**DIRECTIONS FOR THIS TASK:** Take the line that contains "OLED1 pin GND: GND -> 3V3" as the first line and the last line of the material below as the final one; reproduce exactly the lines between, inclusive.

--- START ---

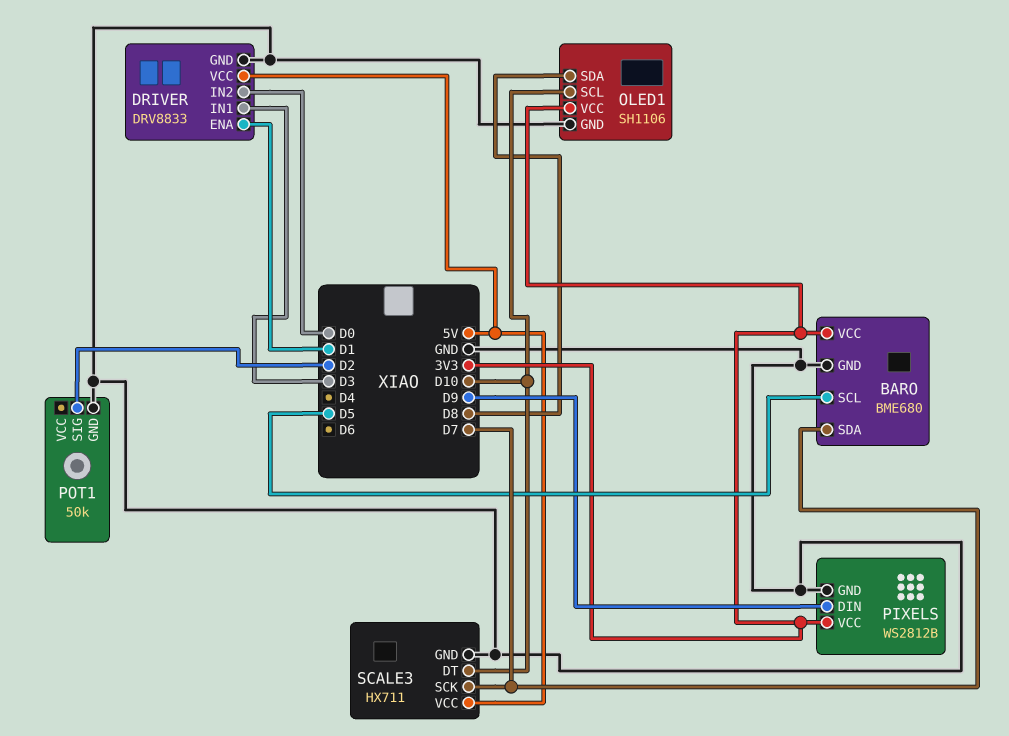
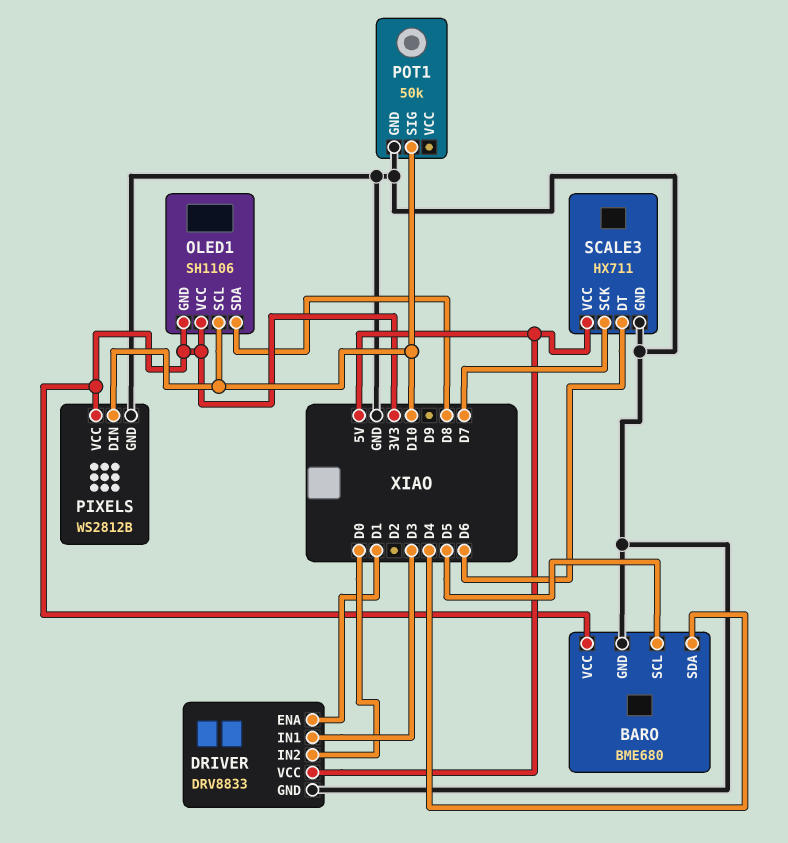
BARO pin SDA: D7 -> D4
OLED1 pin GND: GND -> 3V3
PIXELS pin DIN: D9 -> D10
POT1 pin SIG: D2 -> D10
SCALE3 pin DT: D10 -> D6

--- END ---

**ANSWER TO THIS EXERCISE:**
OLED1 pin GND: GND -> 3V3
PIXELS pin DIN: D9 -> D10
POT1 pin SIG: D2 -> D10
SCALE3 pin DT: D10 -> D6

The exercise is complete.